REQUIRED WORK: Produce as output only the lines below starting at the line with "(327, 762) = (223, 726): none -> grey domino" and continuing through the line with "(483, 514) = (466, 147): pink heart -> none", each one exactly as written.

(Spatial object tracking data)
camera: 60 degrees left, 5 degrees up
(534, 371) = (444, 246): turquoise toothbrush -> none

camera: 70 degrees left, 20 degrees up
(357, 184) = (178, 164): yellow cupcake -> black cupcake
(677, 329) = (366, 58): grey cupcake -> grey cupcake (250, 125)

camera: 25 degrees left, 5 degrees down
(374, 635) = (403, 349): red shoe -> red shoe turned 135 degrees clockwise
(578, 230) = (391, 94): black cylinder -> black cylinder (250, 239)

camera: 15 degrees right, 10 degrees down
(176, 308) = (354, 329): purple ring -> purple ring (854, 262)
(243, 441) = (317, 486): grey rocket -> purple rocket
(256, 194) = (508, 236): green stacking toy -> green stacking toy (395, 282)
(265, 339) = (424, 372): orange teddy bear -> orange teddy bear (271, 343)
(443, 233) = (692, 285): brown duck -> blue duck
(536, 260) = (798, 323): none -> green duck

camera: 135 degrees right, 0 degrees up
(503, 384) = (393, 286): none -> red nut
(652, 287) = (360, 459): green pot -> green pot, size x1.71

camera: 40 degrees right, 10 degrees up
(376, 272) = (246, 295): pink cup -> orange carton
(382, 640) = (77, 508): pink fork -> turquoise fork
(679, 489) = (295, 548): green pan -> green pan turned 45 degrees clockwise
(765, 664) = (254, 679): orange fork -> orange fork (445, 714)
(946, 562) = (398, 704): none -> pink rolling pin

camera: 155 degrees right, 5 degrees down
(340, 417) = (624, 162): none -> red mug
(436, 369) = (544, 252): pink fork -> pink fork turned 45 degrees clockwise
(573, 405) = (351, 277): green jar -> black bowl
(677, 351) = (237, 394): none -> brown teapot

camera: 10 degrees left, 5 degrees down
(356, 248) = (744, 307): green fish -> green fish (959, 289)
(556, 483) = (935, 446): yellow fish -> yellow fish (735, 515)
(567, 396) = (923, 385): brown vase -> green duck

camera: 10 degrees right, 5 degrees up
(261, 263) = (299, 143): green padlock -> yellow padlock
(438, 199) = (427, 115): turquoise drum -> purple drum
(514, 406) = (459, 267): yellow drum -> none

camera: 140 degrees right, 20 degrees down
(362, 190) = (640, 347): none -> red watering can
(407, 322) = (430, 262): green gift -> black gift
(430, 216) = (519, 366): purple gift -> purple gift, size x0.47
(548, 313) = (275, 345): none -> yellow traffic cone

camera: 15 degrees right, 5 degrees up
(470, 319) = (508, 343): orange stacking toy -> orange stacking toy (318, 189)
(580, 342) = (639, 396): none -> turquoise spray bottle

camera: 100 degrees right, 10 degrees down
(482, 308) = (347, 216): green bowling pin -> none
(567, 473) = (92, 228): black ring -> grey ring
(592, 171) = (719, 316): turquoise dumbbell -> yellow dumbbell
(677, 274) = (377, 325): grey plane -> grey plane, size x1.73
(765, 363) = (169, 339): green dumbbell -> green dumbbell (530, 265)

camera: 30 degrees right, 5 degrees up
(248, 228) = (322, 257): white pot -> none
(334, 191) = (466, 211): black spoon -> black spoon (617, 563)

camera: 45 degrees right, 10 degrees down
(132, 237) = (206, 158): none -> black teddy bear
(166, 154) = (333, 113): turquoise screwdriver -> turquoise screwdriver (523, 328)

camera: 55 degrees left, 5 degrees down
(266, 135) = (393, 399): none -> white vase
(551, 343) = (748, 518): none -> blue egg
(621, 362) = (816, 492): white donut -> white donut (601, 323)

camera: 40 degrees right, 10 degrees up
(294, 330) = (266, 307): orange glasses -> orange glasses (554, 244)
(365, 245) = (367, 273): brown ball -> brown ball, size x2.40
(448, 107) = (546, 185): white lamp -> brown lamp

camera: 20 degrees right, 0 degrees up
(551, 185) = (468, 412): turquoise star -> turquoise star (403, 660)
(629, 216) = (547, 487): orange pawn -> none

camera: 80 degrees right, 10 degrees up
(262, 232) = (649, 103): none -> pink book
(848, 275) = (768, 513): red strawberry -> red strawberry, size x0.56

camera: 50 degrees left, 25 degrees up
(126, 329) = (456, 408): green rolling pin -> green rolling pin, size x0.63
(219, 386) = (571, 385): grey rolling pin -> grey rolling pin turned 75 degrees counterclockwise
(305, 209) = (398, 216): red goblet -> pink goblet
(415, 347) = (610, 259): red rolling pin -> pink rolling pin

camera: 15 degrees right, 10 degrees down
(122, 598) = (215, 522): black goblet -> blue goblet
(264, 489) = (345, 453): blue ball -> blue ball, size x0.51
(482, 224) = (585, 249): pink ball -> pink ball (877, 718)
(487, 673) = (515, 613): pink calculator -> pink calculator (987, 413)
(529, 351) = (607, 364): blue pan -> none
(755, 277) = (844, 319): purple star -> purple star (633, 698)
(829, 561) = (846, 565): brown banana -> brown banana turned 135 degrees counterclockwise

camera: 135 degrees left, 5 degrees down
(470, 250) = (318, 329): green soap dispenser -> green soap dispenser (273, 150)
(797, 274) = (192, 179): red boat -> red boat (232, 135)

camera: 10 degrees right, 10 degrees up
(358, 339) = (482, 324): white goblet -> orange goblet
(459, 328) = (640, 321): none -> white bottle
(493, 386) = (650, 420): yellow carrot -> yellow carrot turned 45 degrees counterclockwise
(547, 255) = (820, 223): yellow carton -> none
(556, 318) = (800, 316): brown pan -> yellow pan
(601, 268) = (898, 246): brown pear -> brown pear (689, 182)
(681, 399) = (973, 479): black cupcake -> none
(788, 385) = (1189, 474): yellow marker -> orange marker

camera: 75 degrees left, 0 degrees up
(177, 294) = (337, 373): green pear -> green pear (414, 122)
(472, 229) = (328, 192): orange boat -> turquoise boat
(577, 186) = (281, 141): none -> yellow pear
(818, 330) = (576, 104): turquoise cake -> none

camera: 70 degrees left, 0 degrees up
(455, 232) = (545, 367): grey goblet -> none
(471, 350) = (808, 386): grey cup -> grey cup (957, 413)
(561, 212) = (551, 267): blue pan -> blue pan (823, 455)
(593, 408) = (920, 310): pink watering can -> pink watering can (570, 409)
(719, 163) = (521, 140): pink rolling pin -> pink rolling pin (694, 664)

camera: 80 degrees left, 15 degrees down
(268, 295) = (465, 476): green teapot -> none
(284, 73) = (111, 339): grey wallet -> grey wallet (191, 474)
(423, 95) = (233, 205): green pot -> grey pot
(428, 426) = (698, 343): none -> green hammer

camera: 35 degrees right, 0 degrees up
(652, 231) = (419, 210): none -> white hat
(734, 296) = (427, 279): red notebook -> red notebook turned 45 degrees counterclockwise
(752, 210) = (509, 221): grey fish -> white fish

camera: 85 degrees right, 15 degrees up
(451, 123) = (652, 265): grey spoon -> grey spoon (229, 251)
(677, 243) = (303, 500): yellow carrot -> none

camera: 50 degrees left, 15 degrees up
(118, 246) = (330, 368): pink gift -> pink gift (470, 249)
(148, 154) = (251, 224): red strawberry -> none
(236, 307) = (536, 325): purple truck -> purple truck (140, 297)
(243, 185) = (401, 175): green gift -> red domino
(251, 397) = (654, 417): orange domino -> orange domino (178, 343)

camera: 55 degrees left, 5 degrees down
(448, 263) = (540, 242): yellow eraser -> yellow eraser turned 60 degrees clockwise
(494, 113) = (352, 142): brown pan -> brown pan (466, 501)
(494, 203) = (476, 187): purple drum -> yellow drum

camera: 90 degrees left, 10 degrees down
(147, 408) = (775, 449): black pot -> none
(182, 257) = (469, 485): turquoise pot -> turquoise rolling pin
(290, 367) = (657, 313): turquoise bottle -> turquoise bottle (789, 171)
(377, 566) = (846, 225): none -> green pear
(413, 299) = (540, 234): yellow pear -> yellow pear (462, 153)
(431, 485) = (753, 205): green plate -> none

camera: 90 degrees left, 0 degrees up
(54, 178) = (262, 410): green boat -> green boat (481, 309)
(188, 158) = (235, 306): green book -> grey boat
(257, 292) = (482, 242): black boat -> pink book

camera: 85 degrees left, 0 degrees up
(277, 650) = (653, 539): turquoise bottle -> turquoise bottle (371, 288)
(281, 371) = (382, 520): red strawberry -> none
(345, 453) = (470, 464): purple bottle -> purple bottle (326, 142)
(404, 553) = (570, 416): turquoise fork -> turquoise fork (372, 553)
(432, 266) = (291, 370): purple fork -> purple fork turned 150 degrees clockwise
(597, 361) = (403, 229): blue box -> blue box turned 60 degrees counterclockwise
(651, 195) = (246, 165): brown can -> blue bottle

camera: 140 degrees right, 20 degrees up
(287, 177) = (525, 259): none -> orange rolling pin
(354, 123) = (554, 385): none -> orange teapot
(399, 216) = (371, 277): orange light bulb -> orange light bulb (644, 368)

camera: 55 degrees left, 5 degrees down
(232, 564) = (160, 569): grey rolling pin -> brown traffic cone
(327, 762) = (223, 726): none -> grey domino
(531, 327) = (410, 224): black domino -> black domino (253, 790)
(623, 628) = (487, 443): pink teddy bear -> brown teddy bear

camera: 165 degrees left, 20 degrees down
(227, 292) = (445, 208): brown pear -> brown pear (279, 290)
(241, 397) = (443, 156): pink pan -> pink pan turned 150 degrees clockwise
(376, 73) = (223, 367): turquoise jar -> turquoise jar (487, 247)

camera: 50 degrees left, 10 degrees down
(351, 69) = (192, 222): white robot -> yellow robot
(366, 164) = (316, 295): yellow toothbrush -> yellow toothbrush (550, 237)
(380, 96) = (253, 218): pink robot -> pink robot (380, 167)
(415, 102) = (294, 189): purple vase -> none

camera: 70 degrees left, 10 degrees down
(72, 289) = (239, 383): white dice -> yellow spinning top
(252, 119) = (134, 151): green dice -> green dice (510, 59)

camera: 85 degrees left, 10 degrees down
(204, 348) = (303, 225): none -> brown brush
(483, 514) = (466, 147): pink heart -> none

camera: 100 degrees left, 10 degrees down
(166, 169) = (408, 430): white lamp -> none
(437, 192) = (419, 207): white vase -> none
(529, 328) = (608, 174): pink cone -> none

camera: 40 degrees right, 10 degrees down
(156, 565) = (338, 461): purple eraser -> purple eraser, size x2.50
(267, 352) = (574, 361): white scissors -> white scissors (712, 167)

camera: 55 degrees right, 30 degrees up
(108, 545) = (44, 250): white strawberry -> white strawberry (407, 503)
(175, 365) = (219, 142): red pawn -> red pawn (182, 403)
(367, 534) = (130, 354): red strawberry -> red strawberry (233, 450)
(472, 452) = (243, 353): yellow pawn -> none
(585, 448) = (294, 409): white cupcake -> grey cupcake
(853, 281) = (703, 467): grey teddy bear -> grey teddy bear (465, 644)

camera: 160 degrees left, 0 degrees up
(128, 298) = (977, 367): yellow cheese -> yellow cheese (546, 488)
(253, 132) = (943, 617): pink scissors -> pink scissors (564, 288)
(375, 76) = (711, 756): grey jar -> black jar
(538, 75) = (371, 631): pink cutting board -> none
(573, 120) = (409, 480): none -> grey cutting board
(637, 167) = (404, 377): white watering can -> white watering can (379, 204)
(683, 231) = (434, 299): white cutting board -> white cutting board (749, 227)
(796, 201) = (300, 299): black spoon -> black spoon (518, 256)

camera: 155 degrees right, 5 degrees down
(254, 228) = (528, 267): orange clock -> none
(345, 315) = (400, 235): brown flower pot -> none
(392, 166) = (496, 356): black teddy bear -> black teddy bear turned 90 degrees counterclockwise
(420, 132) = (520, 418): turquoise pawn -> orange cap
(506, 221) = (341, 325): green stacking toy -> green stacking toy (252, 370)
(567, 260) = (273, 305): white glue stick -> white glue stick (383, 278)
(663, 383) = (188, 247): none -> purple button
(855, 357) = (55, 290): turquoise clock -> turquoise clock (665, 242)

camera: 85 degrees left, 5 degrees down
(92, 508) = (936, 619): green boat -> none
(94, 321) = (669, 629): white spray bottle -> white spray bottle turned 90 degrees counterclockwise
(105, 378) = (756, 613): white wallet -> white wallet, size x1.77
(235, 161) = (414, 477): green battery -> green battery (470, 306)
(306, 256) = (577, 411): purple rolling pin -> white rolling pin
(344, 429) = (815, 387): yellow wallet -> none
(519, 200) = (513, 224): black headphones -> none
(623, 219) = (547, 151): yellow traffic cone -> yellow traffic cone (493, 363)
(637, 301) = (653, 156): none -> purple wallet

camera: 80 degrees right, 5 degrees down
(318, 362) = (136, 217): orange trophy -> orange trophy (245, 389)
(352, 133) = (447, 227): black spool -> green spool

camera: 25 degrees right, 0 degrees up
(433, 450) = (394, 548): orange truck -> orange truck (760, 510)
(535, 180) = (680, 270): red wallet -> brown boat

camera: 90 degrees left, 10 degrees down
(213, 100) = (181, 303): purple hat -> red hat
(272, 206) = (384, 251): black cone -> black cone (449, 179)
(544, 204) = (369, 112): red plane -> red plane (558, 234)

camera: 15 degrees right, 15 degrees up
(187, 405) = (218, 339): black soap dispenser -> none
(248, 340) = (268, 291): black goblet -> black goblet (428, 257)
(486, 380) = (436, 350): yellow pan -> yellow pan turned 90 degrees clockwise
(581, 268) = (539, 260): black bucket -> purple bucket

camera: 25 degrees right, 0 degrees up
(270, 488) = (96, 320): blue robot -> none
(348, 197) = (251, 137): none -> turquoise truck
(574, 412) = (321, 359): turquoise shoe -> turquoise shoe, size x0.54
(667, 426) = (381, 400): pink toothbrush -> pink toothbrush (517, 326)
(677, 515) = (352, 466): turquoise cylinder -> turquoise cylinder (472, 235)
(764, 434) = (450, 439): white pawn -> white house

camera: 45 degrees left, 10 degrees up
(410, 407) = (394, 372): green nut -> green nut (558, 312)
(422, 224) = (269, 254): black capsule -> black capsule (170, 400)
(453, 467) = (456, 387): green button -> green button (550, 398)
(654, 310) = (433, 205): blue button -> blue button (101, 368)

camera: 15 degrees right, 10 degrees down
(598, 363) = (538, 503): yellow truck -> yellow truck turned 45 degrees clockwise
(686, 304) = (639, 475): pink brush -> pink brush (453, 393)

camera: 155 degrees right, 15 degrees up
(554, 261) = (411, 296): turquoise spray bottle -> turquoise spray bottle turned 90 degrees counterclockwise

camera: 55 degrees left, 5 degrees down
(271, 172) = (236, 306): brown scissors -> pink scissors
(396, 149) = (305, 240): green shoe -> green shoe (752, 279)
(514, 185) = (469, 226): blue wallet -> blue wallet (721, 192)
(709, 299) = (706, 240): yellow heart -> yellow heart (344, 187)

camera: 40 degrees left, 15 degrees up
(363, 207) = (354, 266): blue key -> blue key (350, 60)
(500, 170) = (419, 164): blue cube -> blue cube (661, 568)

TASK SOLUTION:
(327, 762) = (223, 726): none -> grey domino
(531, 327) = (410, 224): black domino -> black domino (253, 790)
(623, 628) = (487, 443): pink teddy bear -> brown teddy bear

camera: 165 degrees left, 20 degrees down
(227, 292) = (445, 208): brown pear -> brown pear (279, 290)
(241, 397) = (443, 156): pink pan -> pink pan turned 150 degrees clockwise
(376, 73) = (223, 367): turquoise jar -> turquoise jar (487, 247)

camera: 50 degrees left, 10 degrees down
(351, 69) = (192, 222): white robot -> yellow robot
(366, 164) = (316, 295): yellow toothbrush -> yellow toothbrush (550, 237)
(380, 96) = (253, 218): pink robot -> pink robot (380, 167)
(415, 102) = (294, 189): purple vase -> none

camera: 70 degrees left, 10 degrees down
(72, 289) = (239, 383): white dice -> yellow spinning top
(252, 119) = (134, 151): green dice -> green dice (510, 59)

camera: 85 degrees left, 10 degrees down
(204, 348) = (303, 225): none -> brown brush
(483, 514) = (466, 147): pink heart -> none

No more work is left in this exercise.